**COLLECTED DATA:**
▼

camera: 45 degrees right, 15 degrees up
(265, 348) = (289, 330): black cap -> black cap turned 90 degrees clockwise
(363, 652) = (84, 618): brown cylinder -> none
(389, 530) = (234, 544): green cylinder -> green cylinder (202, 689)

▲

**ASSIGNMENT:**
Your job is to reproduce the listing exactly.

**SOLUTION TO THIS TASK:**
camera: 45 degrees right, 15 degrees up
(265, 348) = (289, 330): black cap -> black cap turned 90 degrees clockwise
(363, 652) = (84, 618): brown cylinder -> none
(389, 530) = (234, 544): green cylinder -> green cylinder (202, 689)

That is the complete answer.